§ **Given data**:

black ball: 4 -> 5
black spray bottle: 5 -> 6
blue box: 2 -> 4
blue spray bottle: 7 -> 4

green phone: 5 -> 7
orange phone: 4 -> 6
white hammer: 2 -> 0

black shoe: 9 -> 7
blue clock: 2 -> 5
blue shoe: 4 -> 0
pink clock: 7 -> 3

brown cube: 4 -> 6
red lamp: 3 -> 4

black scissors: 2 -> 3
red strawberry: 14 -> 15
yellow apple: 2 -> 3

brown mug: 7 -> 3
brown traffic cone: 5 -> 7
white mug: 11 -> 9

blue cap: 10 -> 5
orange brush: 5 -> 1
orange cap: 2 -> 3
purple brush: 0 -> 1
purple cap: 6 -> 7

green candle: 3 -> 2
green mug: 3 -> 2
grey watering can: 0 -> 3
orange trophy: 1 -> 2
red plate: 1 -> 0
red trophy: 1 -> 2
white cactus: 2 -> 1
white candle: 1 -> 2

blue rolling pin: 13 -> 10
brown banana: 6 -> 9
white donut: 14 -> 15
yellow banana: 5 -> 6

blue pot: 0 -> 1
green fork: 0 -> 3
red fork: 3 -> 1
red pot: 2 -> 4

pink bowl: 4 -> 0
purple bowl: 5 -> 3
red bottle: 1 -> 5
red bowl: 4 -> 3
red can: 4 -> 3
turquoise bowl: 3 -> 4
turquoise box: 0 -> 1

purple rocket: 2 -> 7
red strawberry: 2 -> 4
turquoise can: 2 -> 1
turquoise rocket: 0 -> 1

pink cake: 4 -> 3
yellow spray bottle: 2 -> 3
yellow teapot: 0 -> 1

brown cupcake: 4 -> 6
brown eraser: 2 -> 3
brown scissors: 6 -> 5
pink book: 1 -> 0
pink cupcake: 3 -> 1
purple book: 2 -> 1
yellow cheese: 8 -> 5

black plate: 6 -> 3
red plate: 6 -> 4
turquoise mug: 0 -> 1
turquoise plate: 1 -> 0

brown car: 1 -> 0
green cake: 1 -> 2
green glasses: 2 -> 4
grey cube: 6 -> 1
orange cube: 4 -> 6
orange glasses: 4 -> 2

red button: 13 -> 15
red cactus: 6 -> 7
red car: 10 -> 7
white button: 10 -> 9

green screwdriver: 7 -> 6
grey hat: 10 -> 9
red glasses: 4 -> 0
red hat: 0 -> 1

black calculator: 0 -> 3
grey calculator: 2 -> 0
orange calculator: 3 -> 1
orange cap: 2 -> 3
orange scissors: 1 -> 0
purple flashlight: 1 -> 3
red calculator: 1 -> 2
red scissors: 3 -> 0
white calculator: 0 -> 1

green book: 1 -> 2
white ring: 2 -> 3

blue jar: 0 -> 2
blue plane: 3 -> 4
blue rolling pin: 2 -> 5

§ **What the task requires**: The first line of the entries above marks where to begin; repeat each line exactly through the one that contains "turquoise rocket: 0 -> 1", and include that line.

§ **Task output**:
black ball: 4 -> 5
black spray bottle: 5 -> 6
blue box: 2 -> 4
blue spray bottle: 7 -> 4

green phone: 5 -> 7
orange phone: 4 -> 6
white hammer: 2 -> 0

black shoe: 9 -> 7
blue clock: 2 -> 5
blue shoe: 4 -> 0
pink clock: 7 -> 3

brown cube: 4 -> 6
red lamp: 3 -> 4

black scissors: 2 -> 3
red strawberry: 14 -> 15
yellow apple: 2 -> 3

brown mug: 7 -> 3
brown traffic cone: 5 -> 7
white mug: 11 -> 9

blue cap: 10 -> 5
orange brush: 5 -> 1
orange cap: 2 -> 3
purple brush: 0 -> 1
purple cap: 6 -> 7

green candle: 3 -> 2
green mug: 3 -> 2
grey watering can: 0 -> 3
orange trophy: 1 -> 2
red plate: 1 -> 0
red trophy: 1 -> 2
white cactus: 2 -> 1
white candle: 1 -> 2

blue rolling pin: 13 -> 10
brown banana: 6 -> 9
white donut: 14 -> 15
yellow banana: 5 -> 6

blue pot: 0 -> 1
green fork: 0 -> 3
red fork: 3 -> 1
red pot: 2 -> 4

pink bowl: 4 -> 0
purple bowl: 5 -> 3
red bottle: 1 -> 5
red bowl: 4 -> 3
red can: 4 -> 3
turquoise bowl: 3 -> 4
turquoise box: 0 -> 1

purple rocket: 2 -> 7
red strawberry: 2 -> 4
turquoise can: 2 -> 1
turquoise rocket: 0 -> 1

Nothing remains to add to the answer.